───── Records shown ─────
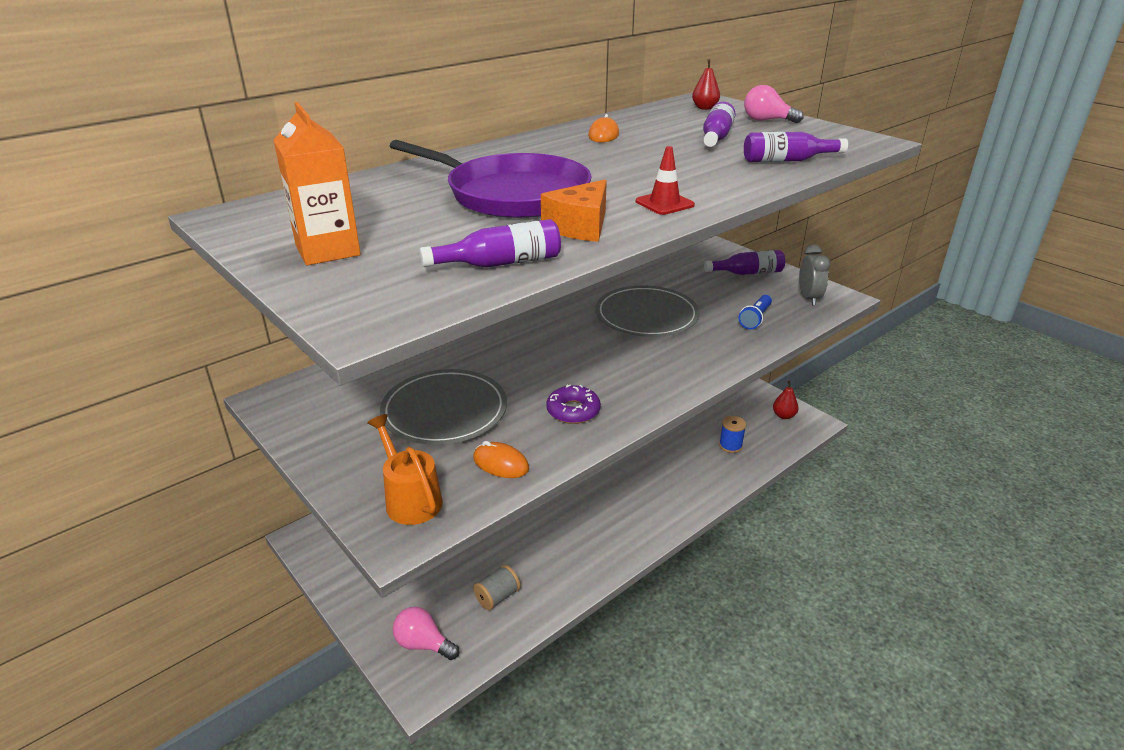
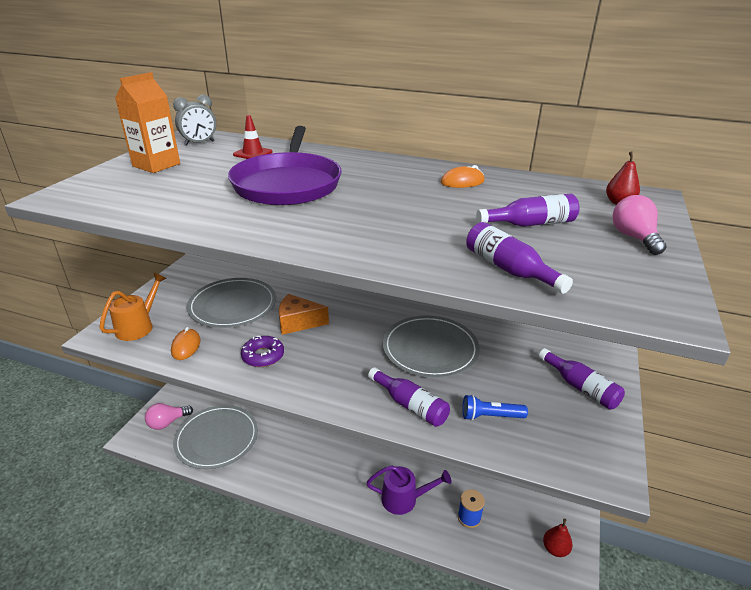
camera: 60 degrees right, 0 degrees up
(423, 644) = (167, 422): pink light bulb -> pink light bulb turned 120 degrees counterclockwise
(497, 597) = (217, 439): grey spool -> grey plate
(501, 263) = (159, 208): purple bottle -> purple bottle (410, 405)
(580, 227) = (240, 217): orange cheese -> orange cheese (298, 322)
(664, 203) = (318, 235): red traffic cone -> red traffic cone (253, 153)
(688, 475) = (405, 499): none -> purple watering can
(808, 298) = (577, 447): grey clock -> grey clock (199, 143)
─────
Drop the pictures and reproduce the rest of the data above exactly.

## Answer box
camera: 60 degrees right, 0 degrees up
(423, 644) = (167, 422): pink light bulb -> pink light bulb turned 120 degrees counterclockwise
(497, 597) = (217, 439): grey spool -> grey plate
(501, 263) = (159, 208): purple bottle -> purple bottle (410, 405)
(580, 227) = (240, 217): orange cheese -> orange cheese (298, 322)
(664, 203) = (318, 235): red traffic cone -> red traffic cone (253, 153)
(688, 475) = (405, 499): none -> purple watering can
(808, 298) = (577, 447): grey clock -> grey clock (199, 143)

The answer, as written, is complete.